§ **Supplied data**:
>>>
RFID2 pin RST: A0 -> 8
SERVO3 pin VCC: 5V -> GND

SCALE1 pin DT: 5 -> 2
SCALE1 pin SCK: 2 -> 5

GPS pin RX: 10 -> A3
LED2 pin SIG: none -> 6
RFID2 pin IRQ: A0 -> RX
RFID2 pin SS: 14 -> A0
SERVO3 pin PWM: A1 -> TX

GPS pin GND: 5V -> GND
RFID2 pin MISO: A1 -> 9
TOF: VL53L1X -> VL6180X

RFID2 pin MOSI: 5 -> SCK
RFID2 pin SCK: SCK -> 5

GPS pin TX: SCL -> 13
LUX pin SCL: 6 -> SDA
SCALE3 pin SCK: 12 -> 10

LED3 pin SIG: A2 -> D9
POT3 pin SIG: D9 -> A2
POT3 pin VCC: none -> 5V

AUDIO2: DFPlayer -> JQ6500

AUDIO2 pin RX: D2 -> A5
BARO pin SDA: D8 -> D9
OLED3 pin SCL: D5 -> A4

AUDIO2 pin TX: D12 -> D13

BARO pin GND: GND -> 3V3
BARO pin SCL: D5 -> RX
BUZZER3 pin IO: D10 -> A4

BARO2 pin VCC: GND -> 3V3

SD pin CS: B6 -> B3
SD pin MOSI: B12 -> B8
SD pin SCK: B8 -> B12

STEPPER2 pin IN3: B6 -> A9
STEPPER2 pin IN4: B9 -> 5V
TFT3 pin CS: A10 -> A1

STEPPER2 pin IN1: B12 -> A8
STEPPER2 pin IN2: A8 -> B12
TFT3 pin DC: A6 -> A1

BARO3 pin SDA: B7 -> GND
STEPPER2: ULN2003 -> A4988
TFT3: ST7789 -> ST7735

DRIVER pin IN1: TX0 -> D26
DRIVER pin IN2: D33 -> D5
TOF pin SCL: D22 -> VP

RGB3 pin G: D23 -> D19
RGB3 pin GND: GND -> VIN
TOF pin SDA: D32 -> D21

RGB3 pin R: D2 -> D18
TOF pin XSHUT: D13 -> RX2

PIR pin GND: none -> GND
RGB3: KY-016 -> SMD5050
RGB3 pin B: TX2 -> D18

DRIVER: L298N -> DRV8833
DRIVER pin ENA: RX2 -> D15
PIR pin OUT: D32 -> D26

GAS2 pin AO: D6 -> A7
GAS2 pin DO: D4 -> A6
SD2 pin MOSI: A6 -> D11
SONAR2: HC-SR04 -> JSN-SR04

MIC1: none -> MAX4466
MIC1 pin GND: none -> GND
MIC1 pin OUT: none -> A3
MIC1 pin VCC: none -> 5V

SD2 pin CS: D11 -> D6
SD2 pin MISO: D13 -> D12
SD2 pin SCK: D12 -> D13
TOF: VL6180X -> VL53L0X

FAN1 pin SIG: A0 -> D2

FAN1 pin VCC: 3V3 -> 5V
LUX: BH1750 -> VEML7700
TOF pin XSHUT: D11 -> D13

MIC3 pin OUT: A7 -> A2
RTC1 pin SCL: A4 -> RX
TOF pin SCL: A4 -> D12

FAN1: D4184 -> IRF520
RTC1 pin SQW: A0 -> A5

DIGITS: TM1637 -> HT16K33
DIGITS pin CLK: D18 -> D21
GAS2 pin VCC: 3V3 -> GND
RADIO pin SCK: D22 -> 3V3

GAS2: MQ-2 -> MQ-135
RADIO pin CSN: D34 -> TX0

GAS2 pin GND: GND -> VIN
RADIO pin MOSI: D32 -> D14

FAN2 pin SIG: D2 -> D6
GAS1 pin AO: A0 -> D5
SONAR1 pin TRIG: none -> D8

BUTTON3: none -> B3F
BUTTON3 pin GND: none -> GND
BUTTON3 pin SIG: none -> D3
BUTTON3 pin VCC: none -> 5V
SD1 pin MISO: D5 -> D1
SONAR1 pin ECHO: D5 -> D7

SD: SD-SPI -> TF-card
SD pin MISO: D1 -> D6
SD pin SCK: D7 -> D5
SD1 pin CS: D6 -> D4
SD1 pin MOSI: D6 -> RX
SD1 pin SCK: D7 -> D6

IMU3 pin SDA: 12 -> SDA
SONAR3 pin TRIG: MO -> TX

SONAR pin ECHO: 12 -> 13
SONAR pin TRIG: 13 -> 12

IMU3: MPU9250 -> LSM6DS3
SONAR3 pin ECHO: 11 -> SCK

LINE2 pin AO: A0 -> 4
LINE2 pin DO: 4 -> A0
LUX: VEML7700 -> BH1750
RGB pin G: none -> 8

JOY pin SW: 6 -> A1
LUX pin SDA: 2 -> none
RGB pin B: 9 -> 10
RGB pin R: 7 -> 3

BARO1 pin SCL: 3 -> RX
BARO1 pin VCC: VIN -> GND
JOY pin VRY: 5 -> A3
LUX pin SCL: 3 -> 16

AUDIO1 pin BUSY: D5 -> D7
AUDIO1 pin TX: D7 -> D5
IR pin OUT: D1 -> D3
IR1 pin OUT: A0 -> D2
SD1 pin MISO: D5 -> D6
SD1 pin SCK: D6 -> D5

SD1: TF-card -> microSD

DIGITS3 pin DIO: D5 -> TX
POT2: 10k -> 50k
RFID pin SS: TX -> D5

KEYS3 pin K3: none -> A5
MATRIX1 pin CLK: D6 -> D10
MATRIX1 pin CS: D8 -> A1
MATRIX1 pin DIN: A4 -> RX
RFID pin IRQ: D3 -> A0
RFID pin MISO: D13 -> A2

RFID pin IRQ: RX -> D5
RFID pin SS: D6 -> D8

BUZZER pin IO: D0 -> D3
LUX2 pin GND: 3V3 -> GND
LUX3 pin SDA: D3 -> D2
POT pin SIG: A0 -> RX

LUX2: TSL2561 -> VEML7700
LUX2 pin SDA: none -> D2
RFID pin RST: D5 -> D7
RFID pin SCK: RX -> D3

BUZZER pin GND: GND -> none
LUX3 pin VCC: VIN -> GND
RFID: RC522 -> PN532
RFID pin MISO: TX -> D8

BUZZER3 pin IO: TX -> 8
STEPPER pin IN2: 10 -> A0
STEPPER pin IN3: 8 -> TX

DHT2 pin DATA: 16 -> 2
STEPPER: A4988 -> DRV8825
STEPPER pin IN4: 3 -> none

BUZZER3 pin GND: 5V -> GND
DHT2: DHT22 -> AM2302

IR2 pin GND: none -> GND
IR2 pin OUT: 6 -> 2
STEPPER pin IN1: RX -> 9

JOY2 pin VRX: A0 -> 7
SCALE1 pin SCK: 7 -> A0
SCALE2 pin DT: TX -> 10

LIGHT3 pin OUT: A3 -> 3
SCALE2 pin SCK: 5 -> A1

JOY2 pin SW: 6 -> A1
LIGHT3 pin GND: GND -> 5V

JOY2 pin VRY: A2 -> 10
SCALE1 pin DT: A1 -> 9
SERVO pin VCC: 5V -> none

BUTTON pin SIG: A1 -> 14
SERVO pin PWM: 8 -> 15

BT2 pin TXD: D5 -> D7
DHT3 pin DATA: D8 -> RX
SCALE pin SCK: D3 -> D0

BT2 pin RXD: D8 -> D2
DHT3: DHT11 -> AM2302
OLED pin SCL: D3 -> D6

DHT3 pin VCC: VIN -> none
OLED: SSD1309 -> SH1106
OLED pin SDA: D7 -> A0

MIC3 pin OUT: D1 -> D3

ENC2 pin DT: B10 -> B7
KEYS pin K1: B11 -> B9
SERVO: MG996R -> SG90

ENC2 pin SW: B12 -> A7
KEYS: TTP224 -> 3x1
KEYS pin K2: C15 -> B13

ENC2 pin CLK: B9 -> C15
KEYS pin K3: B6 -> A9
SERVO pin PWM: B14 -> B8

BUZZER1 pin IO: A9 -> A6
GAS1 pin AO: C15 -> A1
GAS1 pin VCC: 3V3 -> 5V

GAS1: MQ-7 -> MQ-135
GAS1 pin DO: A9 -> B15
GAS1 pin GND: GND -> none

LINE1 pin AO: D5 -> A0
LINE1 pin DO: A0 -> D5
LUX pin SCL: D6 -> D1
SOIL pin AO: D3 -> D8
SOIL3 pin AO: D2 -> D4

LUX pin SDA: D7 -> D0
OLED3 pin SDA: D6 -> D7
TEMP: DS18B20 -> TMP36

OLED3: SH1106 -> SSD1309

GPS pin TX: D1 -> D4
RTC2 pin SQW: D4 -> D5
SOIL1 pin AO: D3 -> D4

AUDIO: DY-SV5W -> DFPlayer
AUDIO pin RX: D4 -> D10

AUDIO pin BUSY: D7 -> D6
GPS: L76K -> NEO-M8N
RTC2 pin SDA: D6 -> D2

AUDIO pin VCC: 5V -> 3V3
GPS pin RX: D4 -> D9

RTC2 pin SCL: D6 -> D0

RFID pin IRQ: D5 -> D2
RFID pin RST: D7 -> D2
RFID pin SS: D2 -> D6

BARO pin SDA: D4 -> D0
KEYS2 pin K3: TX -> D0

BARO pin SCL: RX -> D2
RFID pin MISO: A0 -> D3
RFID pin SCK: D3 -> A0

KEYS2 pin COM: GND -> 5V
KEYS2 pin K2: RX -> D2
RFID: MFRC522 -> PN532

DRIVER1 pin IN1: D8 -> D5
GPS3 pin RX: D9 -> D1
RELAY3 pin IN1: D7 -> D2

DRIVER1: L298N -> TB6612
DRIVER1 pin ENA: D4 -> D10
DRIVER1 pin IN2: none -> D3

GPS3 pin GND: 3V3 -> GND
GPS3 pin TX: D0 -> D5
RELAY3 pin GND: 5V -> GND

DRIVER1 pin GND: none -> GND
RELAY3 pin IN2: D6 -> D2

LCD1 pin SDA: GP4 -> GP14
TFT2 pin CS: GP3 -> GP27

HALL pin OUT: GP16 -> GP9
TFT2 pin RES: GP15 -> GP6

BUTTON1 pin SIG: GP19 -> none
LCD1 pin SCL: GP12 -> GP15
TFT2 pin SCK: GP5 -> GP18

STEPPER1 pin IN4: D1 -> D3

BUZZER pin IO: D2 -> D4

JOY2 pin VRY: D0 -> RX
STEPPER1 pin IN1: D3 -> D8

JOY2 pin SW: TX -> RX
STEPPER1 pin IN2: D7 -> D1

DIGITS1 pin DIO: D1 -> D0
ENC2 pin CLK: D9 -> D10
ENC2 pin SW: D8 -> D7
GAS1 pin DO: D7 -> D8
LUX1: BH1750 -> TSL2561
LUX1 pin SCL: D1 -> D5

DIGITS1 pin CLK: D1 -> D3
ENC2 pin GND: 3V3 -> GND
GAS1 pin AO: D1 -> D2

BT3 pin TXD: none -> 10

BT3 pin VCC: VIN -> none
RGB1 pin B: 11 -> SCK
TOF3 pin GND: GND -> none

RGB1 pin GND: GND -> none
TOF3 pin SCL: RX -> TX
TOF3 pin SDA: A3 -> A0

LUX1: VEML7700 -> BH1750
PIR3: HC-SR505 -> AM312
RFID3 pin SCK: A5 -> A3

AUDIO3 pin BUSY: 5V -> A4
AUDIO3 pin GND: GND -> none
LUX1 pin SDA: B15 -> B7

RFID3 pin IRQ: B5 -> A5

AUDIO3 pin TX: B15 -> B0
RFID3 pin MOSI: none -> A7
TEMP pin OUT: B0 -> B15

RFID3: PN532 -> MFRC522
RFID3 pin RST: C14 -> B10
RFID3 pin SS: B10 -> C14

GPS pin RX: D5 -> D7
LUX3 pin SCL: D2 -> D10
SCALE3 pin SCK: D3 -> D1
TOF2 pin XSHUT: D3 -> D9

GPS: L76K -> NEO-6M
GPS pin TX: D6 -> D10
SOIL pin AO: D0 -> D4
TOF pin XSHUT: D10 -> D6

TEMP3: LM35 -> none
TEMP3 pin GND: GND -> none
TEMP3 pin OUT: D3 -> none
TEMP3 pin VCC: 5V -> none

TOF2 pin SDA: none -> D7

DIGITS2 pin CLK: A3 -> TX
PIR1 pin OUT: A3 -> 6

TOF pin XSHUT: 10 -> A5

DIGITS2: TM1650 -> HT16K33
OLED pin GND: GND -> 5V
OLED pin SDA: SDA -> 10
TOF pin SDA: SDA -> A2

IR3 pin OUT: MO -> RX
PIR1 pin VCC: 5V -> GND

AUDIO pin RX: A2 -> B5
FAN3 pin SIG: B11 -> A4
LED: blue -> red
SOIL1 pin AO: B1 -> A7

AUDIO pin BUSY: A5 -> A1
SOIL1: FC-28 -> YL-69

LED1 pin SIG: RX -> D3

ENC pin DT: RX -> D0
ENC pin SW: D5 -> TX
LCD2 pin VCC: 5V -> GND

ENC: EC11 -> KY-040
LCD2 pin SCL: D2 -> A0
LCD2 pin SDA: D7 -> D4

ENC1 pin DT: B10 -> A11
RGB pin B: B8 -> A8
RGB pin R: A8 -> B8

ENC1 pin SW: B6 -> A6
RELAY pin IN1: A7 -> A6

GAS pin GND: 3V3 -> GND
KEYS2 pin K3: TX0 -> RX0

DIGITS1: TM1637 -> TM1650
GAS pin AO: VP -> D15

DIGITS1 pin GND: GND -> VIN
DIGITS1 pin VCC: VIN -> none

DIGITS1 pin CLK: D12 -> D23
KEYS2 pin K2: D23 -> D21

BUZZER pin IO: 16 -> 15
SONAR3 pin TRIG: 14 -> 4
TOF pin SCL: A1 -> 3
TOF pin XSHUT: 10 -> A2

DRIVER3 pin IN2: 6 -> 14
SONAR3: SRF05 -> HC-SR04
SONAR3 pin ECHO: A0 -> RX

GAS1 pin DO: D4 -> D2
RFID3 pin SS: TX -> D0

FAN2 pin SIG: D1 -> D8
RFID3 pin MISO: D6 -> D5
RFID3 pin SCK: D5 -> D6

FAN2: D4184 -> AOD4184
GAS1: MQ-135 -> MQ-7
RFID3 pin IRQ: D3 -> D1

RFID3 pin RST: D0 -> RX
<<<
§ **Work task**: Which lines run from the first of the listing to the line containing "TOF pin SCL: A4 -> D12"? Reproduce those exactly, both ends included.

§ **Your response**:
RFID2 pin RST: A0 -> 8
SERVO3 pin VCC: 5V -> GND

SCALE1 pin DT: 5 -> 2
SCALE1 pin SCK: 2 -> 5

GPS pin RX: 10 -> A3
LED2 pin SIG: none -> 6
RFID2 pin IRQ: A0 -> RX
RFID2 pin SS: 14 -> A0
SERVO3 pin PWM: A1 -> TX

GPS pin GND: 5V -> GND
RFID2 pin MISO: A1 -> 9
TOF: VL53L1X -> VL6180X

RFID2 pin MOSI: 5 -> SCK
RFID2 pin SCK: SCK -> 5

GPS pin TX: SCL -> 13
LUX pin SCL: 6 -> SDA
SCALE3 pin SCK: 12 -> 10

LED3 pin SIG: A2 -> D9
POT3 pin SIG: D9 -> A2
POT3 pin VCC: none -> 5V

AUDIO2: DFPlayer -> JQ6500

AUDIO2 pin RX: D2 -> A5
BARO pin SDA: D8 -> D9
OLED3 pin SCL: D5 -> A4

AUDIO2 pin TX: D12 -> D13

BARO pin GND: GND -> 3V3
BARO pin SCL: D5 -> RX
BUZZER3 pin IO: D10 -> A4

BARO2 pin VCC: GND -> 3V3

SD pin CS: B6 -> B3
SD pin MOSI: B12 -> B8
SD pin SCK: B8 -> B12

STEPPER2 pin IN3: B6 -> A9
STEPPER2 pin IN4: B9 -> 5V
TFT3 pin CS: A10 -> A1

STEPPER2 pin IN1: B12 -> A8
STEPPER2 pin IN2: A8 -> B12
TFT3 pin DC: A6 -> A1

BARO3 pin SDA: B7 -> GND
STEPPER2: ULN2003 -> A4988
TFT3: ST7789 -> ST7735

DRIVER pin IN1: TX0 -> D26
DRIVER pin IN2: D33 -> D5
TOF pin SCL: D22 -> VP

RGB3 pin G: D23 -> D19
RGB3 pin GND: GND -> VIN
TOF pin SDA: D32 -> D21

RGB3 pin R: D2 -> D18
TOF pin XSHUT: D13 -> RX2

PIR pin GND: none -> GND
RGB3: KY-016 -> SMD5050
RGB3 pin B: TX2 -> D18

DRIVER: L298N -> DRV8833
DRIVER pin ENA: RX2 -> D15
PIR pin OUT: D32 -> D26

GAS2 pin AO: D6 -> A7
GAS2 pin DO: D4 -> A6
SD2 pin MOSI: A6 -> D11
SONAR2: HC-SR04 -> JSN-SR04

MIC1: none -> MAX4466
MIC1 pin GND: none -> GND
MIC1 pin OUT: none -> A3
MIC1 pin VCC: none -> 5V

SD2 pin CS: D11 -> D6
SD2 pin MISO: D13 -> D12
SD2 pin SCK: D12 -> D13
TOF: VL6180X -> VL53L0X

FAN1 pin SIG: A0 -> D2

FAN1 pin VCC: 3V3 -> 5V
LUX: BH1750 -> VEML7700
TOF pin XSHUT: D11 -> D13

MIC3 pin OUT: A7 -> A2
RTC1 pin SCL: A4 -> RX
TOF pin SCL: A4 -> D12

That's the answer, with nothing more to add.